= Aim of the exercise =
Word for word, set down every line of the entries below from the line with "orange round brick F4:G5" to the line with "tan brick D8 level 1 -> pink brick D8 level 1", including both, and no other line.

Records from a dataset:
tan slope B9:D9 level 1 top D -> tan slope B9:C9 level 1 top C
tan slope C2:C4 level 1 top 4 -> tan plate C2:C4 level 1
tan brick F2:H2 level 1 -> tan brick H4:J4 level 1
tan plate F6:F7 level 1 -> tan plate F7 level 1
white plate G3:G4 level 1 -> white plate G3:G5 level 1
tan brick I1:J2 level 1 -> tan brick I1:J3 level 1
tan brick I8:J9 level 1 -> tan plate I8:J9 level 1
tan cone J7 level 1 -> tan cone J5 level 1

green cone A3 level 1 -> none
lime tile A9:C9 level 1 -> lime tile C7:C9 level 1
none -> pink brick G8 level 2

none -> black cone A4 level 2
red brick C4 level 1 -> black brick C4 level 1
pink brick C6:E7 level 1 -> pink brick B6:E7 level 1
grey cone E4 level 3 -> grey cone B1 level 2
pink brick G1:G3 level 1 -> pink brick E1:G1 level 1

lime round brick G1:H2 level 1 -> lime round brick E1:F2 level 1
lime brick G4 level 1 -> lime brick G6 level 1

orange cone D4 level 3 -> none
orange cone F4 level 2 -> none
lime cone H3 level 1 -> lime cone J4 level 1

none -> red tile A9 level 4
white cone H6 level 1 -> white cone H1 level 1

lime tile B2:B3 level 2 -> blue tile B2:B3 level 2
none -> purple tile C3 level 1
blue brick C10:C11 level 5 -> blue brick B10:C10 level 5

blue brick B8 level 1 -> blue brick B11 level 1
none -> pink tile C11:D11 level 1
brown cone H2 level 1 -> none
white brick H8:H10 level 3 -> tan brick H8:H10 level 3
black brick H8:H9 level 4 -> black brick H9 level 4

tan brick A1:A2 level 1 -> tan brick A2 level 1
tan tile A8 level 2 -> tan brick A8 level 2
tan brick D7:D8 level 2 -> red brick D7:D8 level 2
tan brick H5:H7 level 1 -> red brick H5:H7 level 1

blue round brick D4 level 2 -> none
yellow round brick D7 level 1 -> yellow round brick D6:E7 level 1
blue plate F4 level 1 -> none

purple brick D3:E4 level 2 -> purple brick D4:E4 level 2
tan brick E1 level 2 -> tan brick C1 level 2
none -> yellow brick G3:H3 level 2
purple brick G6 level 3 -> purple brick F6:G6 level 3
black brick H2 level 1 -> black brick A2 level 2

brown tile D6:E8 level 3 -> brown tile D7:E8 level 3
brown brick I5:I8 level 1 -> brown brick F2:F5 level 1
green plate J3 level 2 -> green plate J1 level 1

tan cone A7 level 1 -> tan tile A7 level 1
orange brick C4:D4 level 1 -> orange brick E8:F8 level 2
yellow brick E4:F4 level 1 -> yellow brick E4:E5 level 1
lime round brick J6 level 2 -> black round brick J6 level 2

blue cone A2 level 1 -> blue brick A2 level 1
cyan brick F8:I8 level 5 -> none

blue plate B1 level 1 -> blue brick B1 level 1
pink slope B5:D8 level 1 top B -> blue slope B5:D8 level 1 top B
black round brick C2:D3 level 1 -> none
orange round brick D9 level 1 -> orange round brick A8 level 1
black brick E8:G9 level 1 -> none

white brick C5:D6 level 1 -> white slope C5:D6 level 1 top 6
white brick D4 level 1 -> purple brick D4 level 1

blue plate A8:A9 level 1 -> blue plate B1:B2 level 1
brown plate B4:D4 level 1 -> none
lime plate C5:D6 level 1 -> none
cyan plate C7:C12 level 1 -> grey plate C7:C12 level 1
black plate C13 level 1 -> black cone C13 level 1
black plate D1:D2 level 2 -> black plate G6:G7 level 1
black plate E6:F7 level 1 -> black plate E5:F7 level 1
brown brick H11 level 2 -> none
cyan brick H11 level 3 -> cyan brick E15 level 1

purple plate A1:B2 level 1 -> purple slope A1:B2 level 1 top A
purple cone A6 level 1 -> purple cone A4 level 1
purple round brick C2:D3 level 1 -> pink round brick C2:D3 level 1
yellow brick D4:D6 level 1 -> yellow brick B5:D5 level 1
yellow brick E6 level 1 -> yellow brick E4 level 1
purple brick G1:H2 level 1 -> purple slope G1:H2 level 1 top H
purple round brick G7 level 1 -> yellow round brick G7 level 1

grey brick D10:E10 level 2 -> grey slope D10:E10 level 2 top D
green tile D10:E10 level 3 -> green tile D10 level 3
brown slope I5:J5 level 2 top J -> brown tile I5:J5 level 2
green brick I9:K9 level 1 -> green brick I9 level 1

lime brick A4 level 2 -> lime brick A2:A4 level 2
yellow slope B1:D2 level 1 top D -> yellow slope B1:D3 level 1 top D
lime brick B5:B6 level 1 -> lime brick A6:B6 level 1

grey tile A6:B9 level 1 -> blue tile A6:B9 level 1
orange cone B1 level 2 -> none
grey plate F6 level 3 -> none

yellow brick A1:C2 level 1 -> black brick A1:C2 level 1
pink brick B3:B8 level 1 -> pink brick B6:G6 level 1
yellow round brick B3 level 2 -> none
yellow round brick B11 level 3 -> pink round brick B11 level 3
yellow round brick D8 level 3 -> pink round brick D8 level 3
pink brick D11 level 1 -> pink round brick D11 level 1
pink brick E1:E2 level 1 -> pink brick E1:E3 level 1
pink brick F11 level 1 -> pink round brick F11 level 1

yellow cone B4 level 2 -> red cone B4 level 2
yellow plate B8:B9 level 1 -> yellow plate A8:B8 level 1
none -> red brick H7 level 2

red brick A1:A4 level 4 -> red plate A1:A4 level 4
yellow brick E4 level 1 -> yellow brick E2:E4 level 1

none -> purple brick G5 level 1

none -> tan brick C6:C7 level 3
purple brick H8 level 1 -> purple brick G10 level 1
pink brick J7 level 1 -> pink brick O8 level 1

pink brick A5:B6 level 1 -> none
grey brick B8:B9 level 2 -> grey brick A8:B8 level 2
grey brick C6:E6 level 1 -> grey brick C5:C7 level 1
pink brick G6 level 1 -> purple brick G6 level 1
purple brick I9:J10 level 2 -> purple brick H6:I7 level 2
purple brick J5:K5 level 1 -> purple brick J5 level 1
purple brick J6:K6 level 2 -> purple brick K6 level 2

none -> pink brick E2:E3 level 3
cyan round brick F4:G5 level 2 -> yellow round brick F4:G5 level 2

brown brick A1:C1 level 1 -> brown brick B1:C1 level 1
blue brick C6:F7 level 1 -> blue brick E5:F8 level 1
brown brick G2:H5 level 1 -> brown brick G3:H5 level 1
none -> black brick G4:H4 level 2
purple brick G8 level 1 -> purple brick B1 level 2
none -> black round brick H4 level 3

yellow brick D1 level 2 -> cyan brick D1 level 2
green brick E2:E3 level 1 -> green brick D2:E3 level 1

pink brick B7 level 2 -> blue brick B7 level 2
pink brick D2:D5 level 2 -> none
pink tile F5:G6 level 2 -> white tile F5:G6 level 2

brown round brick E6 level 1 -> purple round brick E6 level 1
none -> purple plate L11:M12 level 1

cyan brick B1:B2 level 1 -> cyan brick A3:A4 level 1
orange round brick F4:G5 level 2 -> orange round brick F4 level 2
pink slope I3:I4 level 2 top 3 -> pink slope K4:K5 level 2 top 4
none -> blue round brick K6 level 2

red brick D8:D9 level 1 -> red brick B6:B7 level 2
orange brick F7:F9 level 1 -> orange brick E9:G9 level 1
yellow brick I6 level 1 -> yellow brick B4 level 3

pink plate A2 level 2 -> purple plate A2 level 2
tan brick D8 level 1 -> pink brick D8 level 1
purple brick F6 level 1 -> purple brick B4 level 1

= Solution to the exercise =
orange round brick F4:G5 level 2 -> orange round brick F4 level 2
pink slope I3:I4 level 2 top 3 -> pink slope K4:K5 level 2 top 4
none -> blue round brick K6 level 2

red brick D8:D9 level 1 -> red brick B6:B7 level 2
orange brick F7:F9 level 1 -> orange brick E9:G9 level 1
yellow brick I6 level 1 -> yellow brick B4 level 3

pink plate A2 level 2 -> purple plate A2 level 2
tan brick D8 level 1 -> pink brick D8 level 1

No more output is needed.